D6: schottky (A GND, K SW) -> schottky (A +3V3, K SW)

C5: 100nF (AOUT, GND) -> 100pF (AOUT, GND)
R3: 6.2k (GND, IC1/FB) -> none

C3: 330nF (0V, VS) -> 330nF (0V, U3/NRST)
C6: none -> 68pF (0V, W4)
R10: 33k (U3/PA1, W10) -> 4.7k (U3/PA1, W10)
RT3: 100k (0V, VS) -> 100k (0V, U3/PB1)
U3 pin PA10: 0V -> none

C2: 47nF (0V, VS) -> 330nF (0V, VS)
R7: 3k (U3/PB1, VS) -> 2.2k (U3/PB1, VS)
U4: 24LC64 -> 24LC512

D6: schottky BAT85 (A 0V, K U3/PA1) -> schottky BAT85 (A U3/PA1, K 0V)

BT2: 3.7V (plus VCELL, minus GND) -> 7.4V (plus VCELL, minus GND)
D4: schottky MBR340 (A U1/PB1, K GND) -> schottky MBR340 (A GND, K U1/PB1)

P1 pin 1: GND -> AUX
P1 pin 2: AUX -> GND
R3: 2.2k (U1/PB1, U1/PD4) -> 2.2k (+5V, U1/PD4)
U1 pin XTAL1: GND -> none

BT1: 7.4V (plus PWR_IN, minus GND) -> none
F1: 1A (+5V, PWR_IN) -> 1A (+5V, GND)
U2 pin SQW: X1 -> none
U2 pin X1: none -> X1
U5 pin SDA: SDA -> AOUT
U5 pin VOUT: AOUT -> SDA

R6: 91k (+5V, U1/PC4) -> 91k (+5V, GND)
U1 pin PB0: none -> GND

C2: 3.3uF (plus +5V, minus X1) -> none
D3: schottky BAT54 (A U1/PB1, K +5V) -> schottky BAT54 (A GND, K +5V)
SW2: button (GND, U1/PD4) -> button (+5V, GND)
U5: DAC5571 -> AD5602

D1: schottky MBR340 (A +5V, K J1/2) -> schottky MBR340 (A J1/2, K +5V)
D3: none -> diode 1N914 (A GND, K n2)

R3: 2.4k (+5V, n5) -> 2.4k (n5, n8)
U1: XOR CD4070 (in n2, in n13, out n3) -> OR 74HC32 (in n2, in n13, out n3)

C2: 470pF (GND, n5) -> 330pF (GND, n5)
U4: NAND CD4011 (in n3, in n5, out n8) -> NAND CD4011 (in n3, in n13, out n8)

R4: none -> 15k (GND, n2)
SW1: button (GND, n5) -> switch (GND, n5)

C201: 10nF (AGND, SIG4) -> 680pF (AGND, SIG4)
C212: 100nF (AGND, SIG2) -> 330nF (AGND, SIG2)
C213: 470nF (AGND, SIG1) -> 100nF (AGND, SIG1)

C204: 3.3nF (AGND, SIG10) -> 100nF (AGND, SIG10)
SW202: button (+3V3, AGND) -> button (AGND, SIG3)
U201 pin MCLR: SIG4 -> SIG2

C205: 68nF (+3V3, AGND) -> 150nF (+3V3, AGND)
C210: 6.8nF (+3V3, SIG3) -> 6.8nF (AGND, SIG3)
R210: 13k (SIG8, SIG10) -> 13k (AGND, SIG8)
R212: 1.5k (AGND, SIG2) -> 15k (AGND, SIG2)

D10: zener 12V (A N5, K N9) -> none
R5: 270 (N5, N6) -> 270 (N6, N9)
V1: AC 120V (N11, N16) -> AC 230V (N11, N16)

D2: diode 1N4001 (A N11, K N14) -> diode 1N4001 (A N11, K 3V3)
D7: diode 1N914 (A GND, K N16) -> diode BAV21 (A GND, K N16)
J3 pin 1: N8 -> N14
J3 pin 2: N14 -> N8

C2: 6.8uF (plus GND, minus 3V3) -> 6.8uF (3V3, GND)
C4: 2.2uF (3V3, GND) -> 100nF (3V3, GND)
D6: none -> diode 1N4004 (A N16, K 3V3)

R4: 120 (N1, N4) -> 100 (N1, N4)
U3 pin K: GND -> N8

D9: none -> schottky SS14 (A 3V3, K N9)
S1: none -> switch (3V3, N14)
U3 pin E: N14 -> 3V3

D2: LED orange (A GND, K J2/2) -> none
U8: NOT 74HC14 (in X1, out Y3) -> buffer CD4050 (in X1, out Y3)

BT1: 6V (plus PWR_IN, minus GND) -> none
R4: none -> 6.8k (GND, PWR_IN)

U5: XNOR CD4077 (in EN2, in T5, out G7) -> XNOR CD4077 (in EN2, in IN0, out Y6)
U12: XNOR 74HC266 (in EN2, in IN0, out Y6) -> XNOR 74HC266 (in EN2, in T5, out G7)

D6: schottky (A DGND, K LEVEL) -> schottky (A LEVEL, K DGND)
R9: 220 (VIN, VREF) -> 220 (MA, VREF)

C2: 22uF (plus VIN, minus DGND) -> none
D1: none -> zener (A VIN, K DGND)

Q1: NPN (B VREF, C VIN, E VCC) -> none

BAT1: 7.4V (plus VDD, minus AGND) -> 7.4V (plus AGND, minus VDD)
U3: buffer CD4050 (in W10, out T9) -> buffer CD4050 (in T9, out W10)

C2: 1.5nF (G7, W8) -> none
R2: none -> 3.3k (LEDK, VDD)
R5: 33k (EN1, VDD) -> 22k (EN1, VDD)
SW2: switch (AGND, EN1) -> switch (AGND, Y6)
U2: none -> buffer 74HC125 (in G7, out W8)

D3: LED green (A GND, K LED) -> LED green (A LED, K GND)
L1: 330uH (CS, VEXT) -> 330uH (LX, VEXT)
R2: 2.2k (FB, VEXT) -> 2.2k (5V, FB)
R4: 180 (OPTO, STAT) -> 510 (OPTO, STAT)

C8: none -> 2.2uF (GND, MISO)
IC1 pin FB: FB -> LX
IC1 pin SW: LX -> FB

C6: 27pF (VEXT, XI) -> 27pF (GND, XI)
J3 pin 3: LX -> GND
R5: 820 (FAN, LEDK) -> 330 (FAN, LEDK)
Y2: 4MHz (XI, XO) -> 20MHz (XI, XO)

▸ TASK OBJECTIVE:
Here the job is to set down exactly the lines of the material above that fall between the one with "U12: XNOR 74HC266" and the one with "Q1: NPN (B VREF, C VIN, E VCC) -> none", inclusive, and nothing beyond them.

▸ RESPONSE FOR THIS EXERCISE:
U12: XNOR 74HC266 (in EN2, in IN0, out Y6) -> XNOR 74HC266 (in EN2, in T5, out G7)

D6: schottky (A DGND, K LEVEL) -> schottky (A LEVEL, K DGND)
R9: 220 (VIN, VREF) -> 220 (MA, VREF)

C2: 22uF (plus VIN, minus DGND) -> none
D1: none -> zener (A VIN, K DGND)

Q1: NPN (B VREF, C VIN, E VCC) -> none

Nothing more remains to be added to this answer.